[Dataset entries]
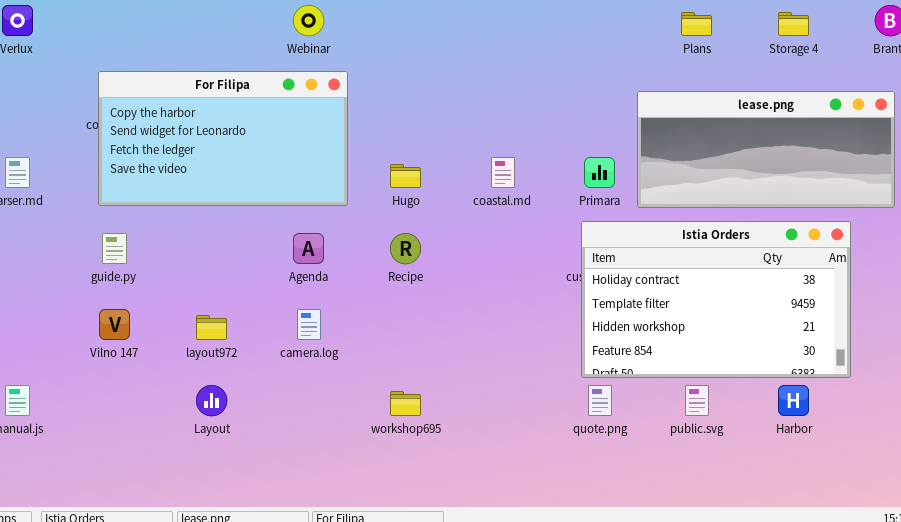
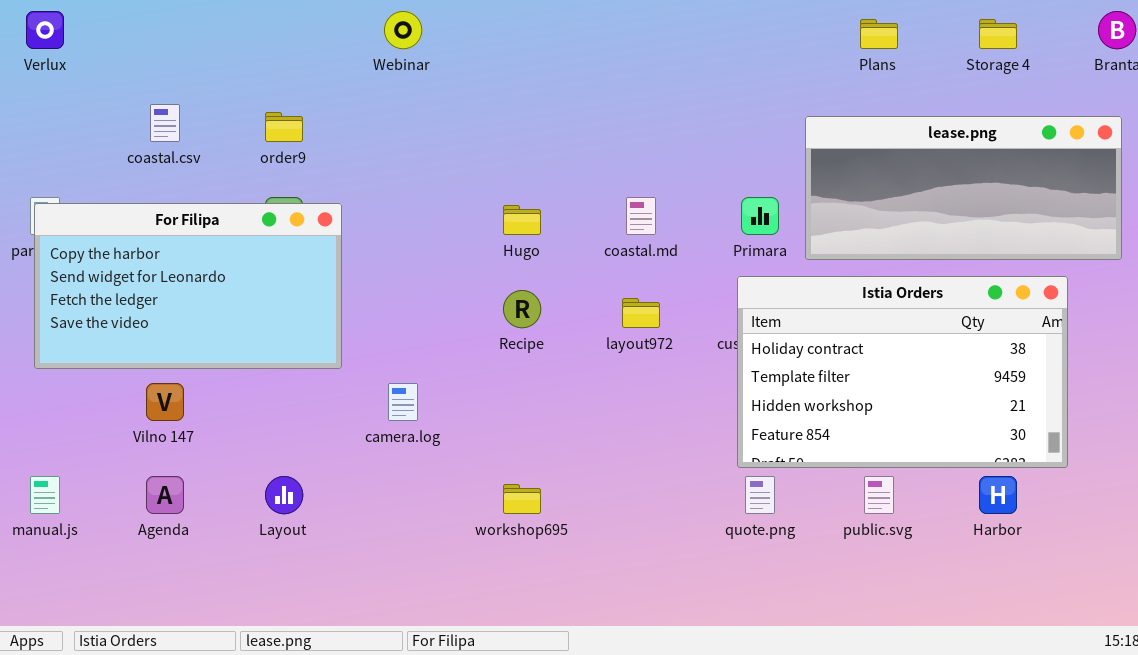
For Filipa: [98,71,348,206] -> [34,203,342,369], moved
Agenda: [293,233,324,264] -> [146,476,184,514], moved
layout972: [196,315,227,340] -> [622,298,660,328], moved

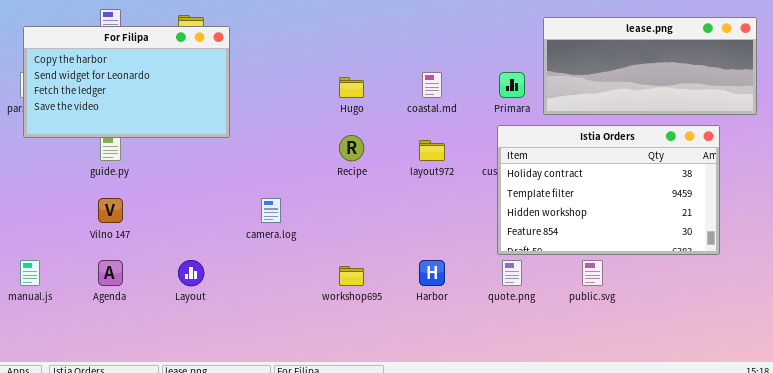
For Filipa: [34,203,342,369] -> [23,26,230,138], moved
Harbor: [979,476,1017,514] -> [419,260,445,286], moved

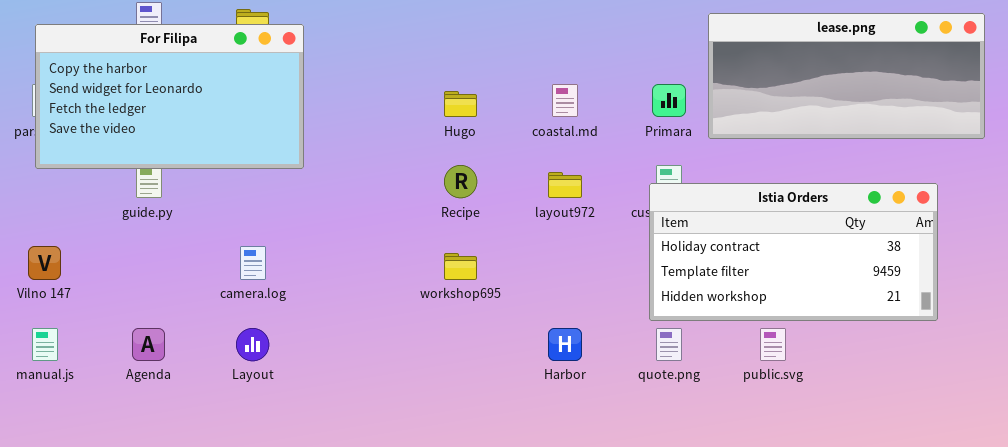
Istia Orders: [497,125,720,255] -> [649,183,938,321], resized
Vilno 147: [98,198,123,223] -> [28,246,61,280], moved
camera.log: [261,198,281,223] -> [240,246,266,280], moved
workshop695: [339,266,364,286] -> [444,253,477,280], moved

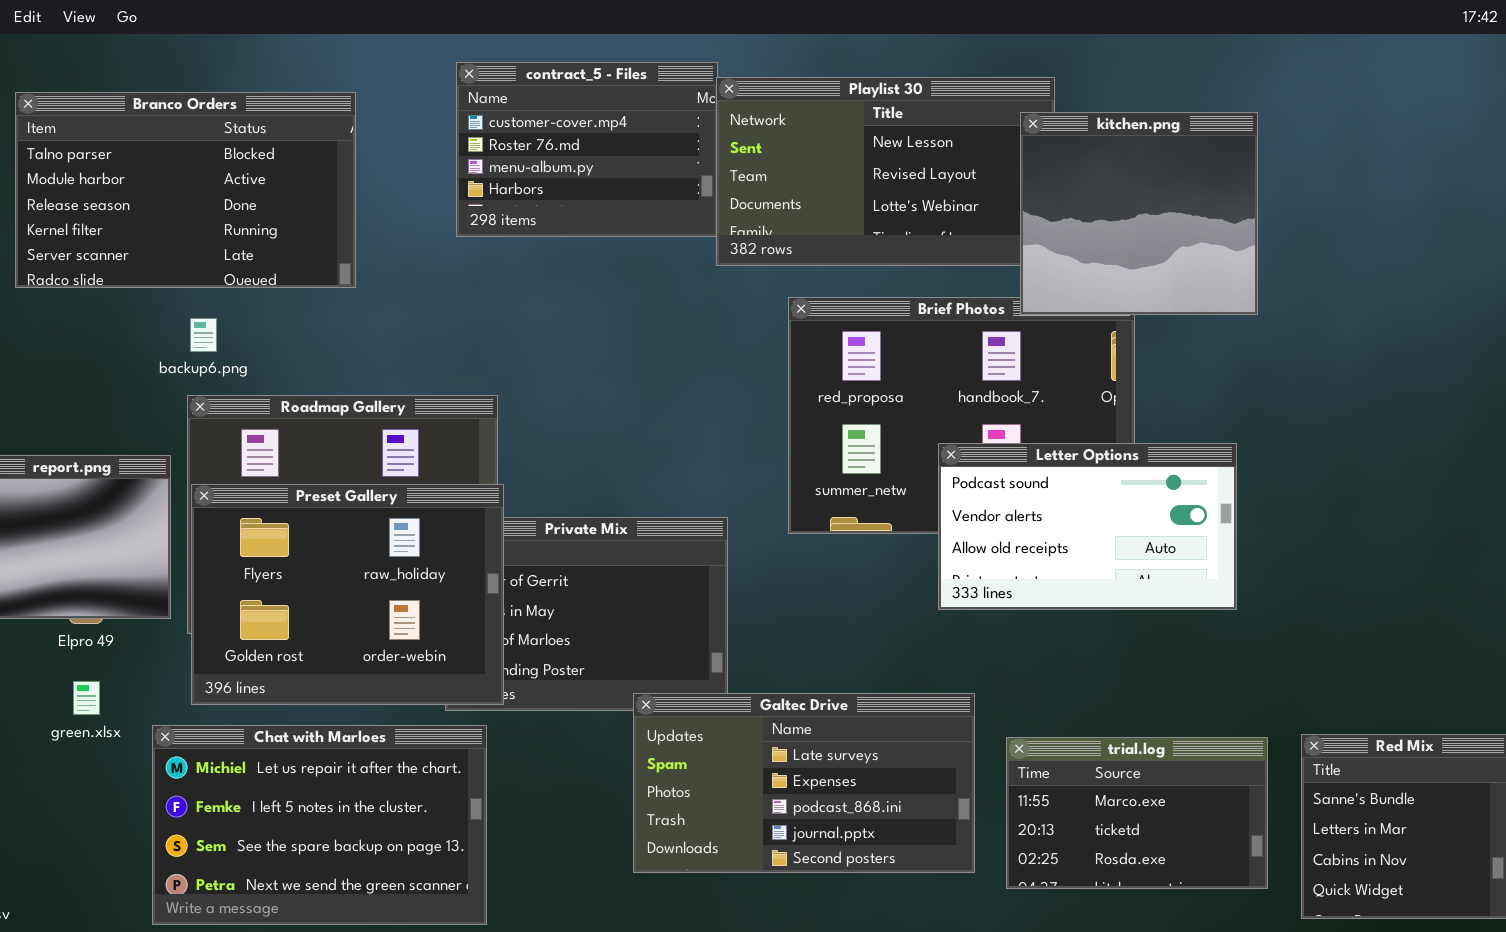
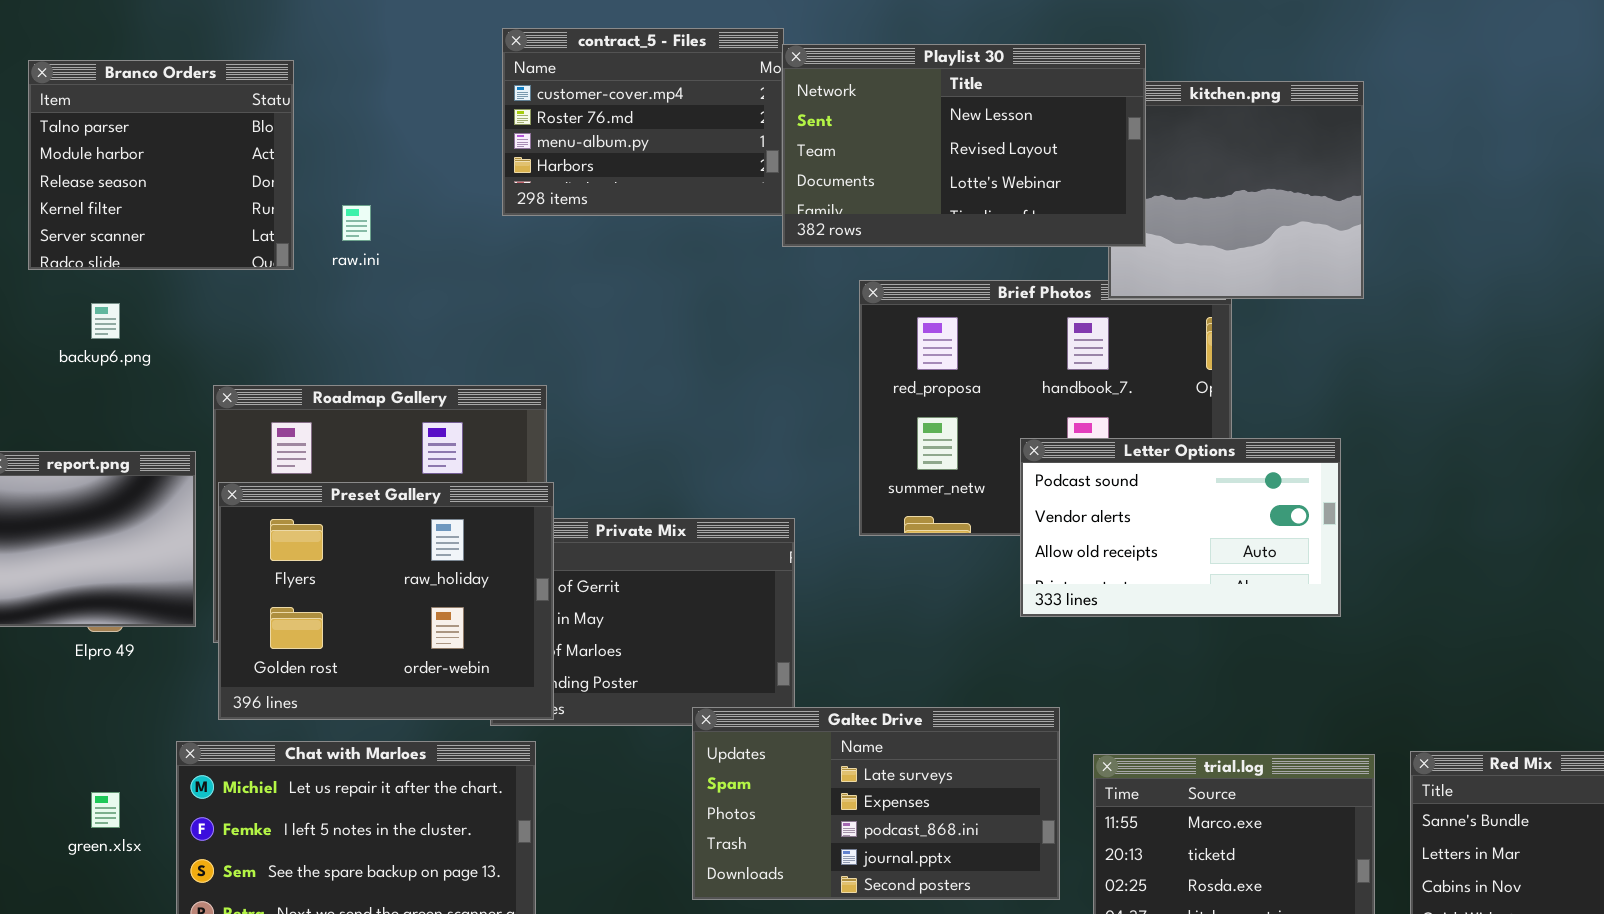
Playlist 30: [716,77,1055,266] -> [782,44,1146,247], raised
Branco Orders: [15,92,356,288] -> [28,60,294,270], resized
backup6.png: [190,318,217,352] -> [91,303,120,339], moved
green.xlsx: [73,681,100,715] -> [91,792,120,828], moved

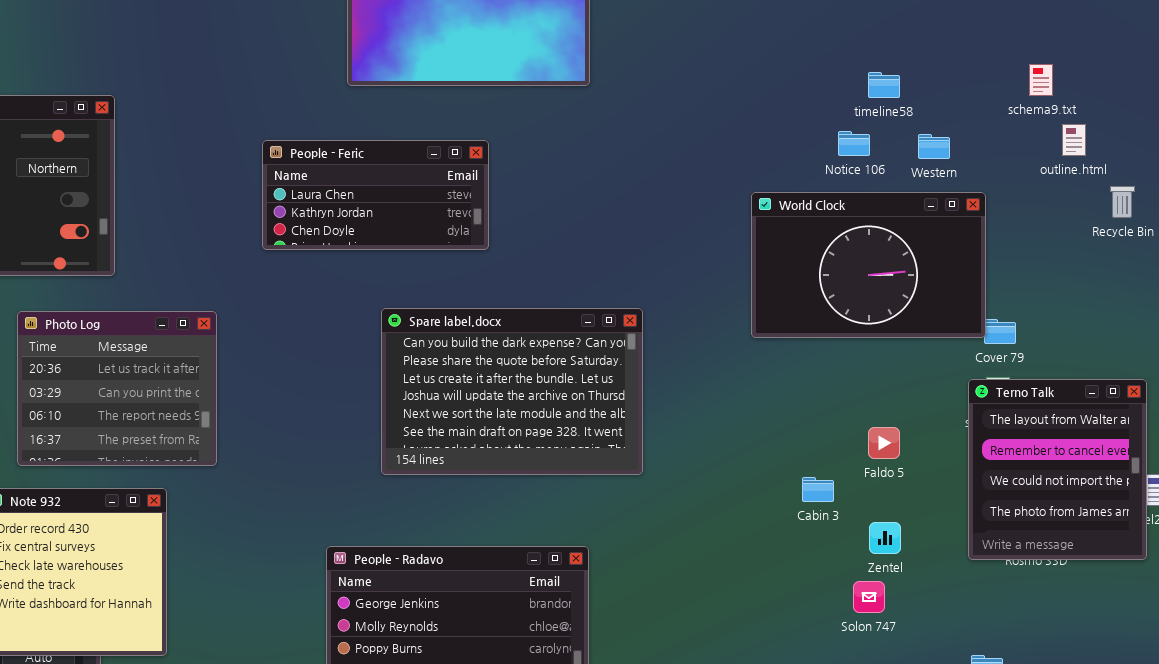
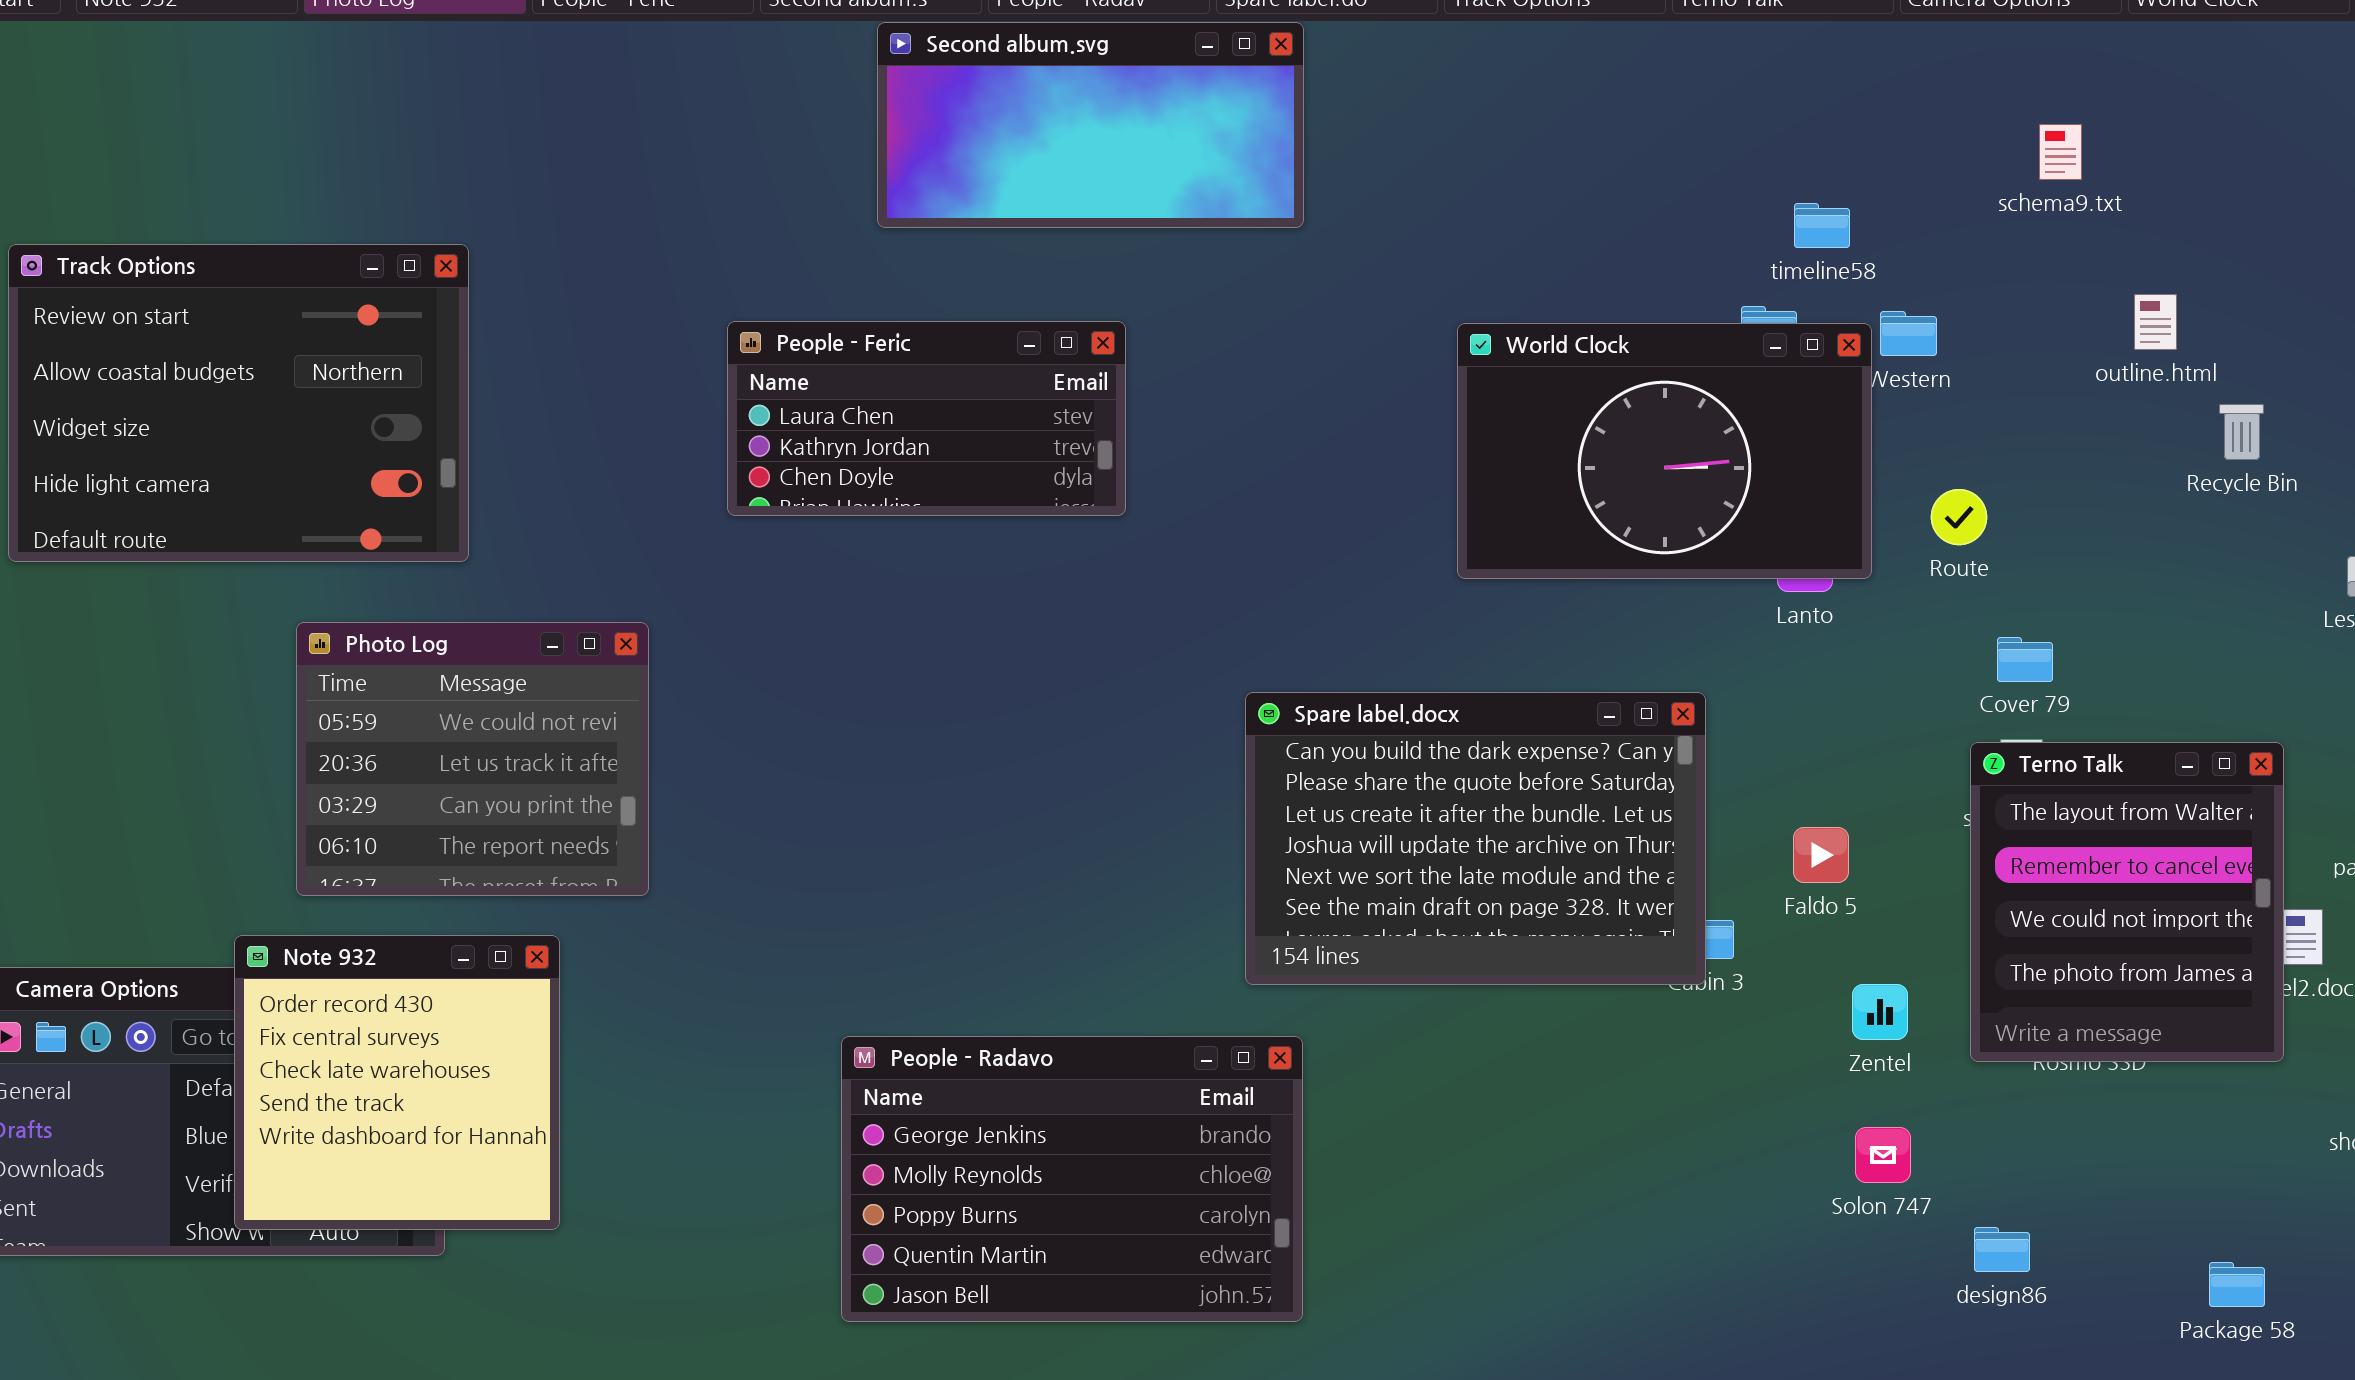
schema9.txt: [1029,64,1053,96] -> [2039,124,2082,180], moved
World Clock: [751,192,986,338] -> [1457,323,1872,579], moved
Spare label.docx: [381,308,643,475] -> [1245,692,1706,985], moved
Photo Log: [17,311,217,466] -> [296,622,649,896], scrolled up 1 row
Zentel: [869,522,901,554] -> [1852,984,1908,1040], moved
Solon 747: [853,581,885,613] -> [1855,1127,1911,1183], moved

_PROBLEM REQUIREMENTS_
Exact repetition of each line above is expected; images are to be omitted.

_WRITTEN RESPONSE_
For Filipa: [98,71,348,206] -> [34,203,342,369], moved
Agenda: [293,233,324,264] -> [146,476,184,514], moved
layout972: [196,315,227,340] -> [622,298,660,328], moved

For Filipa: [34,203,342,369] -> [23,26,230,138], moved
Harbor: [979,476,1017,514] -> [419,260,445,286], moved

Istia Orders: [497,125,720,255] -> [649,183,938,321], resized
Vilno 147: [98,198,123,223] -> [28,246,61,280], moved
camera.log: [261,198,281,223] -> [240,246,266,280], moved
workshop695: [339,266,364,286] -> [444,253,477,280], moved

Playlist 30: [716,77,1055,266] -> [782,44,1146,247], raised
Branco Orders: [15,92,356,288] -> [28,60,294,270], resized
backup6.png: [190,318,217,352] -> [91,303,120,339], moved
green.xlsx: [73,681,100,715] -> [91,792,120,828], moved

schema9.txt: [1029,64,1053,96] -> [2039,124,2082,180], moved
World Clock: [751,192,986,338] -> [1457,323,1872,579], moved
Spare label.docx: [381,308,643,475] -> [1245,692,1706,985], moved
Photo Log: [17,311,217,466] -> [296,622,649,896], scrolled up 1 row
Zentel: [869,522,901,554] -> [1852,984,1908,1040], moved
Solon 747: [853,581,885,613] -> [1855,1127,1911,1183], moved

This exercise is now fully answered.